* **HOW TO COMPLETE THIS TASK**
Give the records again, every one, exactly.

* **EXTRACTED INFORMATION**
★ ★ ★ ★ ★ ★ ★

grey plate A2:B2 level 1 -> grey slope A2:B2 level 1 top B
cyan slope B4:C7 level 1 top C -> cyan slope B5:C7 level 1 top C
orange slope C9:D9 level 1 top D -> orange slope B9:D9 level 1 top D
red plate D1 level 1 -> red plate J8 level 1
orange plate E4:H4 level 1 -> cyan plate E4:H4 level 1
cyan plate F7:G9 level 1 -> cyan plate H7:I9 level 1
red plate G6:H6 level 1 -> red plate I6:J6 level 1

★ ★ ★ ★ ★ ★ ★

* **RESULT FOR THIS EXERCISE**
grey plate A2:B2 level 1 -> grey slope A2:B2 level 1 top B
cyan slope B4:C7 level 1 top C -> cyan slope B5:C7 level 1 top C
orange slope C9:D9 level 1 top D -> orange slope B9:D9 level 1 top D
red plate D1 level 1 -> red plate J8 level 1
orange plate E4:H4 level 1 -> cyan plate E4:H4 level 1
cyan plate F7:G9 level 1 -> cyan plate H7:I9 level 1
red plate G6:H6 level 1 -> red plate I6:J6 level 1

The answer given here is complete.